## What you need to do
Starting at the line with "purple cone D7" in it, reproduce each line below through the last one, exactly, and include nothing else.

## Data segment
>>>
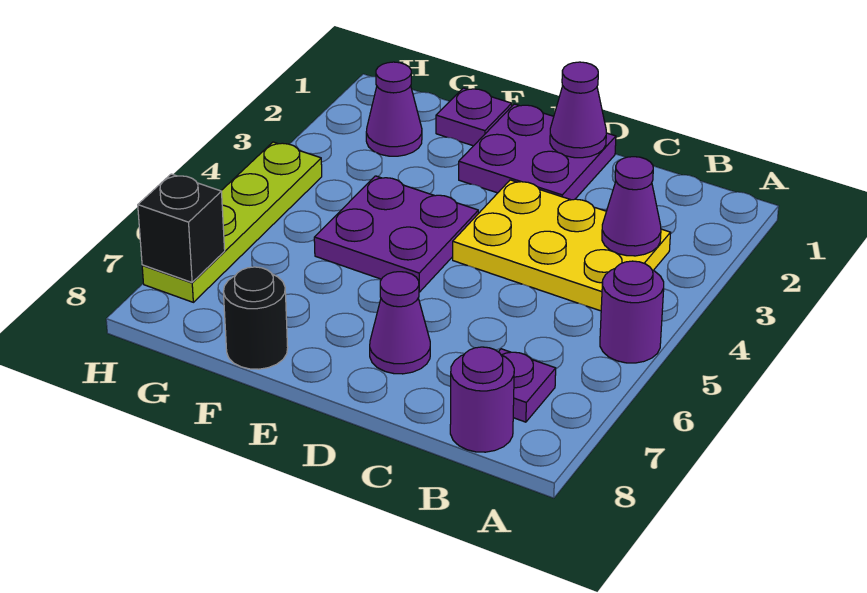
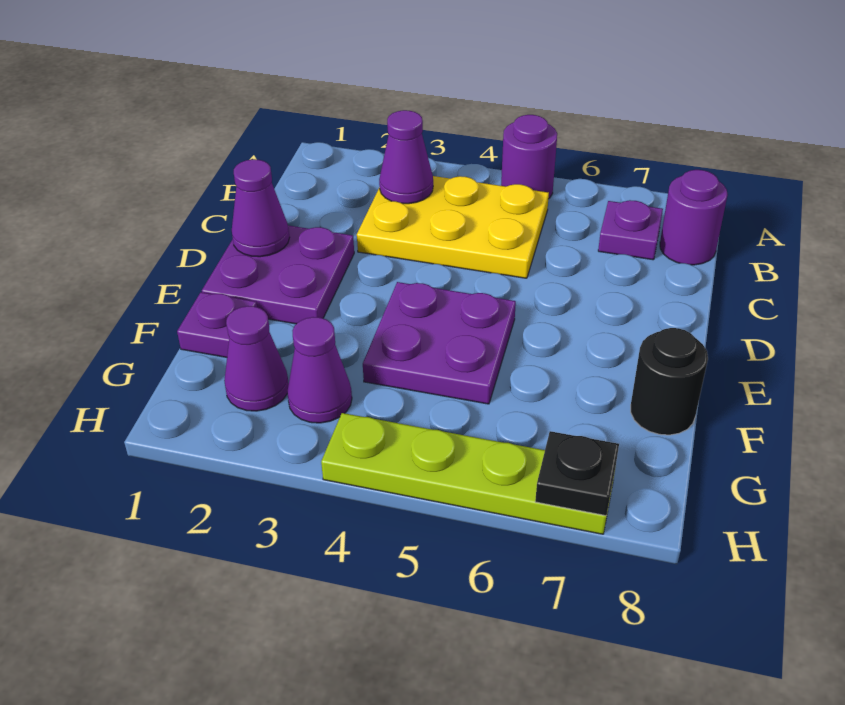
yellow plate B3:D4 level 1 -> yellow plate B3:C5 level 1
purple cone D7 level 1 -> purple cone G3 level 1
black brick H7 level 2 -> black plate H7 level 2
<<<
## Output for this task
purple cone D7 level 1 -> purple cone G3 level 1
black brick H7 level 2 -> black plate H7 level 2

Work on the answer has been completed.